Stored items from a collection
---+---
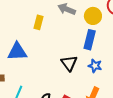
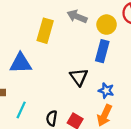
yellow rectangle: (39, 22) -> (45, 31), size x1.5
blue star: (95, 66) -> (106, 91), moved

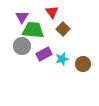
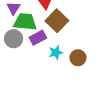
brown square: (63, 29) -> (57, 21), size x1.5
purple rectangle: (44, 54) -> (38, 38), moved

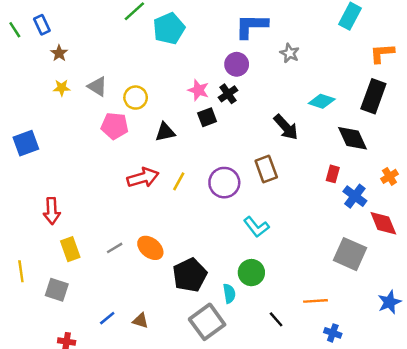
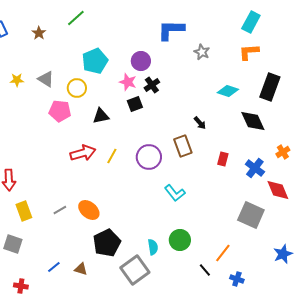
cyan pentagon: (169, 29) -> (95, 61), moved
brown star: (59, 53) -> (39, 33), moved
orange L-shape: (382, 53) -> (249, 52), moved
purple circle: (237, 64) -> (141, 61), moved
black arrow: (286, 127) -> (200, 123), moved, size x0.6
red rectangle: (333, 174) -> (223, 159), moved
green circle: (251, 273) -> (180, 240), moved
black pentagon: (190, 275) -> (107, 243), moved
orange line: (316, 301) -> (223, 253), turned -48
black line: (276, 319) -> (205, 270), moved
---+---
## Work task
All that belongs in the answer is the lines from the line with "brown square: (63, 29) -> (57, 21), size x1.5" through the closing line of the entries, inclusive, transcribed exactly and free of pictures.

## Task response
brown square: (63, 29) -> (57, 21), size x1.5
purple rectangle: (44, 54) -> (38, 38), moved

cyan pentagon: (169, 29) -> (95, 61), moved
brown star: (59, 53) -> (39, 33), moved
orange L-shape: (382, 53) -> (249, 52), moved
purple circle: (237, 64) -> (141, 61), moved
black arrow: (286, 127) -> (200, 123), moved, size x0.6
red rectangle: (333, 174) -> (223, 159), moved
green circle: (251, 273) -> (180, 240), moved
black pentagon: (190, 275) -> (107, 243), moved
orange line: (316, 301) -> (223, 253), turned -48
black line: (276, 319) -> (205, 270), moved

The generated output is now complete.